* _The problem_
Only the pictures are to be left out; write out the rest of the data exactly.

* _Records to process_
*****
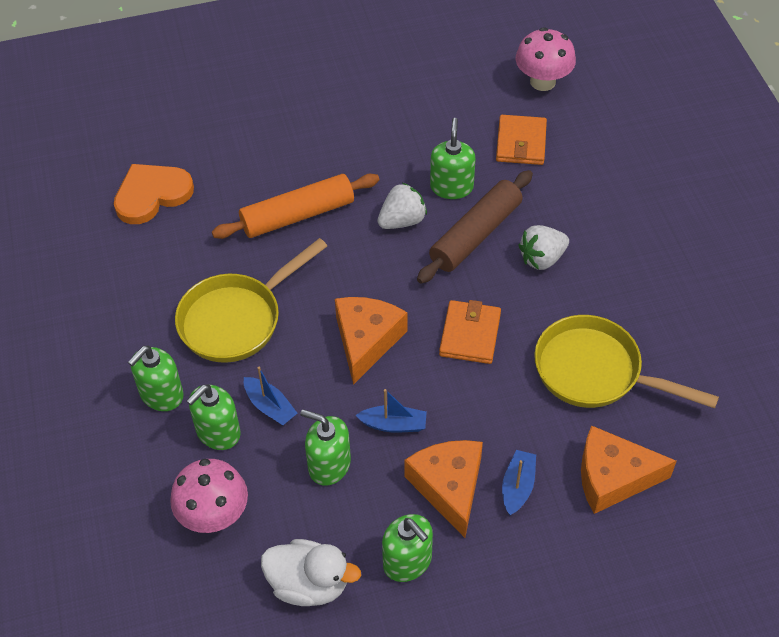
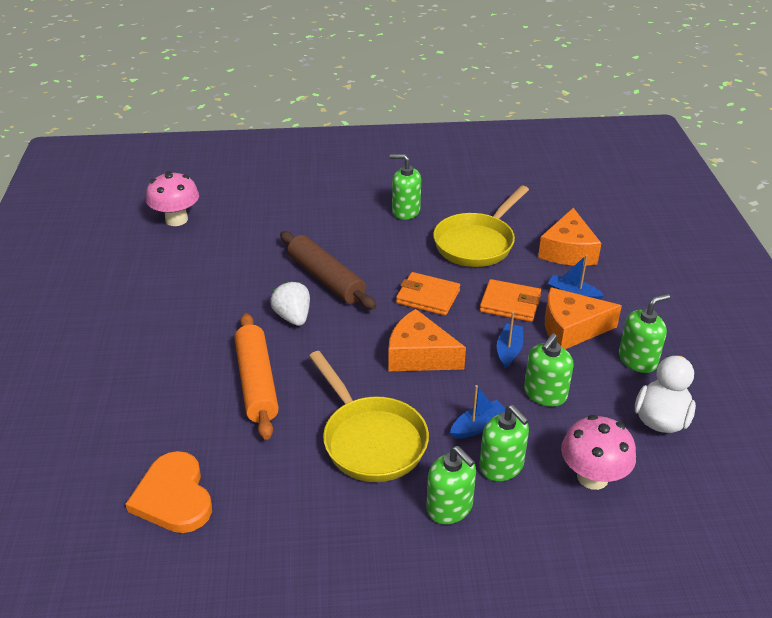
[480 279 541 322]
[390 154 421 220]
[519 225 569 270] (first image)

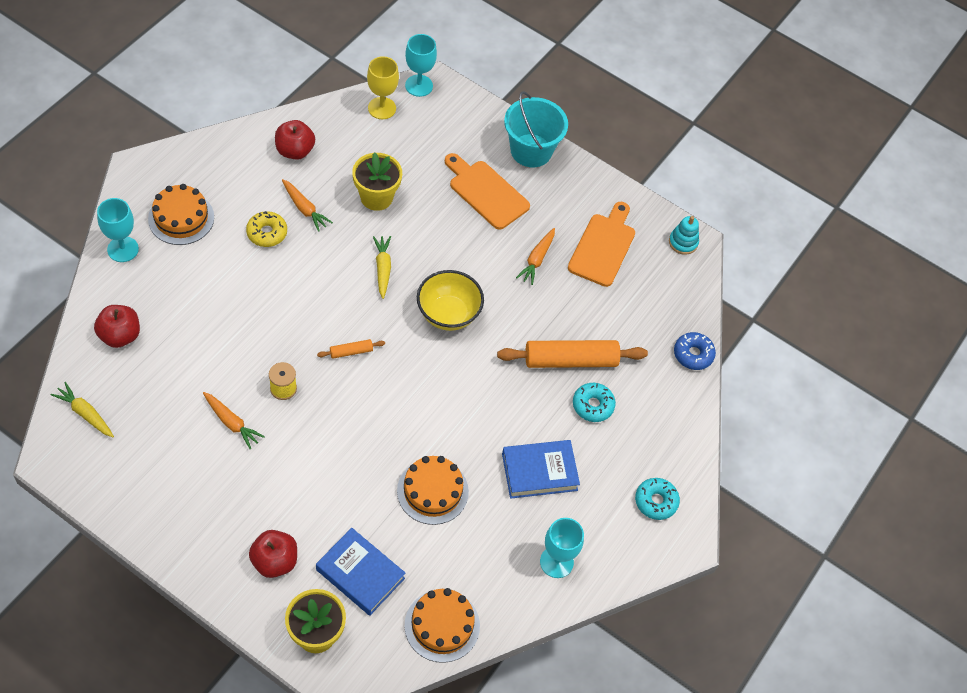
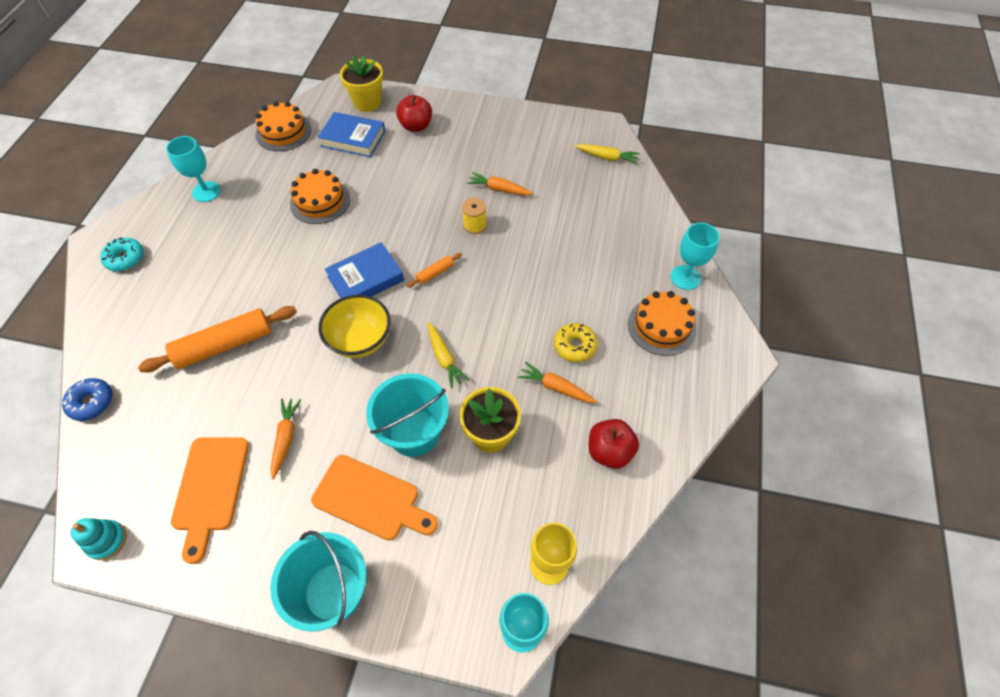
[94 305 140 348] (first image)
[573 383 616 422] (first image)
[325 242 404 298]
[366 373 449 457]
*****
* _Exercise result_
[480 279 541 322]
[390 154 421 220]
[519 225 569 270] (first image)

[94 305 140 348] (first image)
[573 383 616 422] (first image)
[325 242 404 298]
[366 373 449 457]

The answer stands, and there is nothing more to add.